> [Task]: Which lines of the records hold the string "cube"? Report only how many of them there are.

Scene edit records

┌──

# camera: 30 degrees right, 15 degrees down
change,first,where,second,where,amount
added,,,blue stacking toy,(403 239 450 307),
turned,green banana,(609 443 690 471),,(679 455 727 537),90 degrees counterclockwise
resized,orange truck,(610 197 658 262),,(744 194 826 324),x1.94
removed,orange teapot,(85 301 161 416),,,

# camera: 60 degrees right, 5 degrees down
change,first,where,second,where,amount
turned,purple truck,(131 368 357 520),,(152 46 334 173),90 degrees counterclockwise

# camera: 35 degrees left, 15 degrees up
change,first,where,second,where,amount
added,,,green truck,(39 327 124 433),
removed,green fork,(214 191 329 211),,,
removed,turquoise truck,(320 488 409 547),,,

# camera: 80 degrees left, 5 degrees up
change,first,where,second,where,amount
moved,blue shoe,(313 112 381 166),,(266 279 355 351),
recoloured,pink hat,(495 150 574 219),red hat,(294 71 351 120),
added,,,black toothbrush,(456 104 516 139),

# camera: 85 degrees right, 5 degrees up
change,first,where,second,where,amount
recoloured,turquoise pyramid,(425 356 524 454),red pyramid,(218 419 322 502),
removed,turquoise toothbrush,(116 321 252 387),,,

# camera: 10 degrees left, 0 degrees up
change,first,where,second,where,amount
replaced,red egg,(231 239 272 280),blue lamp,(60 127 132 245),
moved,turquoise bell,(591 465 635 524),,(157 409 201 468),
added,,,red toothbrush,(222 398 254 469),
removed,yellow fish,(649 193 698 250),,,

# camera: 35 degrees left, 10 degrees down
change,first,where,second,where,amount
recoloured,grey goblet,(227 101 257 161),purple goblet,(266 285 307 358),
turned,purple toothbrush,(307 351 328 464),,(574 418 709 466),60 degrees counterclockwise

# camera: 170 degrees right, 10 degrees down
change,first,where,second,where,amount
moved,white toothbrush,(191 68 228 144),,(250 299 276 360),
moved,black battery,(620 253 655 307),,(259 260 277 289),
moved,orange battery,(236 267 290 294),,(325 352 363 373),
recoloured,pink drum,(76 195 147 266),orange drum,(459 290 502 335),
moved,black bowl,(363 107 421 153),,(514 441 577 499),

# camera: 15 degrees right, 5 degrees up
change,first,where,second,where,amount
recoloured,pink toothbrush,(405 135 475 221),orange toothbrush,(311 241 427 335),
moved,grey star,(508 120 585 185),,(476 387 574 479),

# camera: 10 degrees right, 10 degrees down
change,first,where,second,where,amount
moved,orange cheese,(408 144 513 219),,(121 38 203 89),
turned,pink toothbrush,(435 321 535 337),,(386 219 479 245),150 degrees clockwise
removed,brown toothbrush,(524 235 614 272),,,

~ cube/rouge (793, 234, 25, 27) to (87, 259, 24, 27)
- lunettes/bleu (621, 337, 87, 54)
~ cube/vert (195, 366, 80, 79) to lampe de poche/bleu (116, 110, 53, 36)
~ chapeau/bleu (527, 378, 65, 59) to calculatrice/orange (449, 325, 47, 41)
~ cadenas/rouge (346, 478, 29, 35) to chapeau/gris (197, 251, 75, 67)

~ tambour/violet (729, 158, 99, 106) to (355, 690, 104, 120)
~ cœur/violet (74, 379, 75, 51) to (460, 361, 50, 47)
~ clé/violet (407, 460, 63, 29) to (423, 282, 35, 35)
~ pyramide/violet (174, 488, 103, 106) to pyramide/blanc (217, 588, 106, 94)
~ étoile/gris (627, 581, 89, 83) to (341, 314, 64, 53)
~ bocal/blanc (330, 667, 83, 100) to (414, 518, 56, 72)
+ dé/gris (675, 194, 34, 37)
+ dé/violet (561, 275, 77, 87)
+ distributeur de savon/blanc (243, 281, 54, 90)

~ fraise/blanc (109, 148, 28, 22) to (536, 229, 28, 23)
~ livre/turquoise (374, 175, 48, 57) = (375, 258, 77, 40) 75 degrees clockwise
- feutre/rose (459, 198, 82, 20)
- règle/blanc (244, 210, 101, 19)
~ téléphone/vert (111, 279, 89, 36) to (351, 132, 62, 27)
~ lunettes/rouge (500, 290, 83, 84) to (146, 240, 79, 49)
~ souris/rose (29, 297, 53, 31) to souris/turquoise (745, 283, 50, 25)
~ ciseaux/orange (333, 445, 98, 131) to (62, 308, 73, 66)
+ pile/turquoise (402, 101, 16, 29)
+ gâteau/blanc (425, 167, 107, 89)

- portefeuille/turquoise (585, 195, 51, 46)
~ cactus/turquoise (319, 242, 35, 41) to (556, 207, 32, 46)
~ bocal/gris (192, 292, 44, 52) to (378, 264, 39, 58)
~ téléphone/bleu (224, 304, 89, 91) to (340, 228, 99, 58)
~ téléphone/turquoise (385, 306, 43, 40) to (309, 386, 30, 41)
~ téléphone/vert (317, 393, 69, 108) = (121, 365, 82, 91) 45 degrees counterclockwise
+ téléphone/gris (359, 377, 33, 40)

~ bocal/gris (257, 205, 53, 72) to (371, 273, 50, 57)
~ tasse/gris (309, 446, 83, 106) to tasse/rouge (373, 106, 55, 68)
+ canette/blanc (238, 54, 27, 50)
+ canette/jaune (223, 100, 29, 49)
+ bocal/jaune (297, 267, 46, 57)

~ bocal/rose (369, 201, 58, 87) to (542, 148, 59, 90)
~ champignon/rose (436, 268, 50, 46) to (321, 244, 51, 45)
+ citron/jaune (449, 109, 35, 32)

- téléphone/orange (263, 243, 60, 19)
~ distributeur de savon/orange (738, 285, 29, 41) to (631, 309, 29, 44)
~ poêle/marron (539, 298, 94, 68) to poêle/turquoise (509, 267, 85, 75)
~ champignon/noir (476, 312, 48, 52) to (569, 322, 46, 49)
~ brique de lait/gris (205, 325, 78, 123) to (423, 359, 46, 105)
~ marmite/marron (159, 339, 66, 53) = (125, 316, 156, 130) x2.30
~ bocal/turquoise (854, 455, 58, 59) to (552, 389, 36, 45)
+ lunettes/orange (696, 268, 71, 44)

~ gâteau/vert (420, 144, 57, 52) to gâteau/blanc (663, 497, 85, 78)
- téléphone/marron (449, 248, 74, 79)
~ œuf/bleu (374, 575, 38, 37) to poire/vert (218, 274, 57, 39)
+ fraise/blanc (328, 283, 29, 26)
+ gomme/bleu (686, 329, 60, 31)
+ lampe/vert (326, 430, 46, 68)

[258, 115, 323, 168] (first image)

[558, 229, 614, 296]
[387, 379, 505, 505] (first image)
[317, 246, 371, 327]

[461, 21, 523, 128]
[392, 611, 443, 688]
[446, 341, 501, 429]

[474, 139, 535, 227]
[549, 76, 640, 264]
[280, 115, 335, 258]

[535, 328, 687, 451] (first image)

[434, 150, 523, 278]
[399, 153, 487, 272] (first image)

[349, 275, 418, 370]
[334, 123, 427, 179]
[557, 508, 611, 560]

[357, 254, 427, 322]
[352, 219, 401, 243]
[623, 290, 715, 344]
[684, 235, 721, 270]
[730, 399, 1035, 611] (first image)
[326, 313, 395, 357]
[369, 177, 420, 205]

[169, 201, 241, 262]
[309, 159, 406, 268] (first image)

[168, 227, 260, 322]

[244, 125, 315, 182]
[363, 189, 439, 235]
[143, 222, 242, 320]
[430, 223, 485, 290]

└──

> [Response]: 2